YOUR INSTRUCTIONS
What is the number of lines in the data below that contain "lime"? Reply with the number only.

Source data
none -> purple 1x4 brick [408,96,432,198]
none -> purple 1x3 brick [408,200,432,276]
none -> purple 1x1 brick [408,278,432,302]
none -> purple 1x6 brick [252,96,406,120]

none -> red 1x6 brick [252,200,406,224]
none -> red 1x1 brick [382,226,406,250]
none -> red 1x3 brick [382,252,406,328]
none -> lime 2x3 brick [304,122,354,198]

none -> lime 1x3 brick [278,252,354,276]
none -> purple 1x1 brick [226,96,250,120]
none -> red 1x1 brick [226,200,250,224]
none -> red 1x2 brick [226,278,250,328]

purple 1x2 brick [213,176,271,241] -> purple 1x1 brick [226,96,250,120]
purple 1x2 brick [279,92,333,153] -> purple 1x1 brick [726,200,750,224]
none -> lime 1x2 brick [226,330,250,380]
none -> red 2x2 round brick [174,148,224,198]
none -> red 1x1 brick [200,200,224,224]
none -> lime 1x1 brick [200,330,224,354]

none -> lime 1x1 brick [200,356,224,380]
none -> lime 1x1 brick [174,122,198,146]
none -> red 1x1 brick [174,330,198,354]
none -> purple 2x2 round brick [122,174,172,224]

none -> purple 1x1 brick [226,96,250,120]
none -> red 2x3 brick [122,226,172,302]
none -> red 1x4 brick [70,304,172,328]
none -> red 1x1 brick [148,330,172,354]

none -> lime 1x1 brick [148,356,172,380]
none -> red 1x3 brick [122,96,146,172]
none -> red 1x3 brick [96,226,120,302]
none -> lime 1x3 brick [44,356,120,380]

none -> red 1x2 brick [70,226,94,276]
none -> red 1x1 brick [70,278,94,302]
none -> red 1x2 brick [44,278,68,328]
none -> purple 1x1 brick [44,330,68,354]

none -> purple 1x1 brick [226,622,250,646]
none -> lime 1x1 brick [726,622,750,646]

---

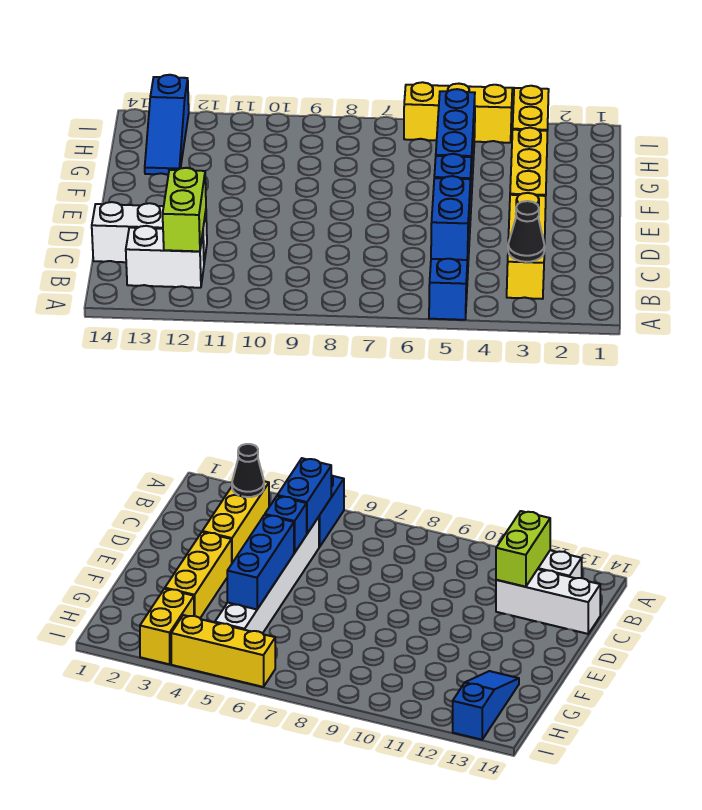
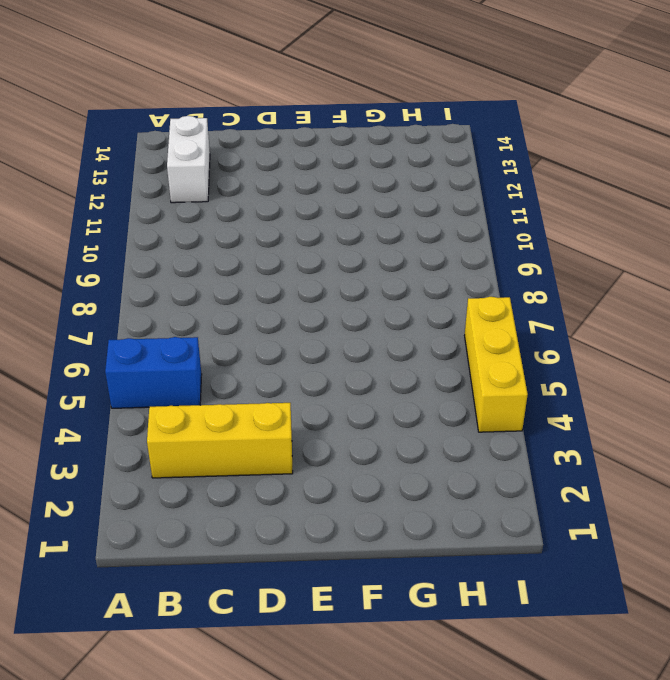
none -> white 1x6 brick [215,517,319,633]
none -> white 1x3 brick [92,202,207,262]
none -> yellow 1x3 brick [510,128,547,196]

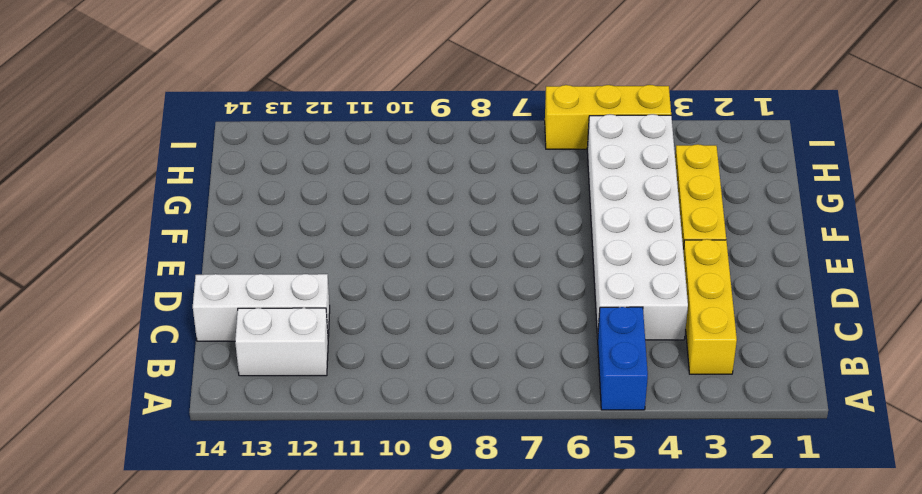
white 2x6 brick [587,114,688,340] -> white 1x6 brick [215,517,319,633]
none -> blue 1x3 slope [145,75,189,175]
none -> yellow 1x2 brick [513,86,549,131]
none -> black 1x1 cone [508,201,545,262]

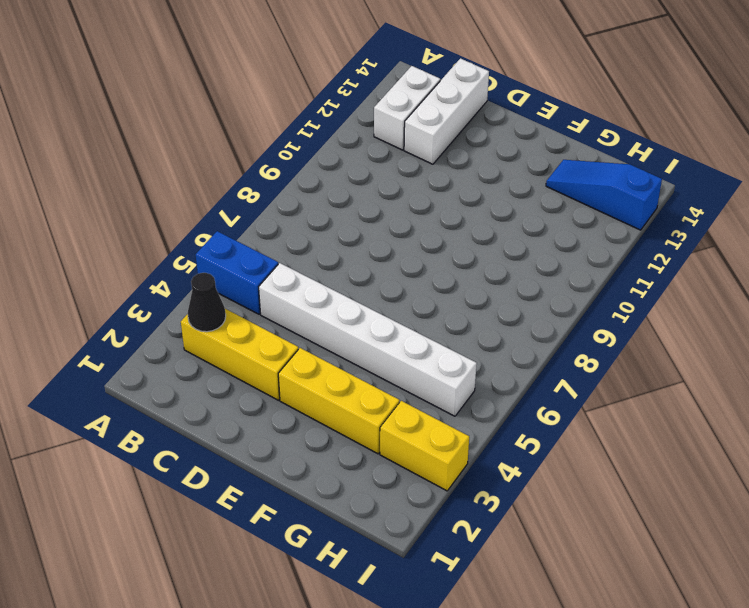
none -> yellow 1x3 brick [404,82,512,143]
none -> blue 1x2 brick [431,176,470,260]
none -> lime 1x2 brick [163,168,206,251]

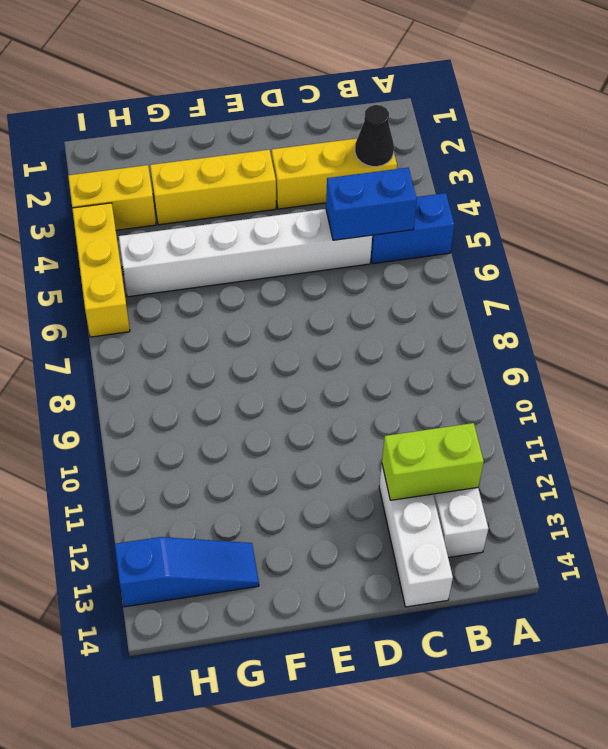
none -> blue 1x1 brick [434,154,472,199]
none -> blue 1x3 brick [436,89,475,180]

OUTPUT BELOW
10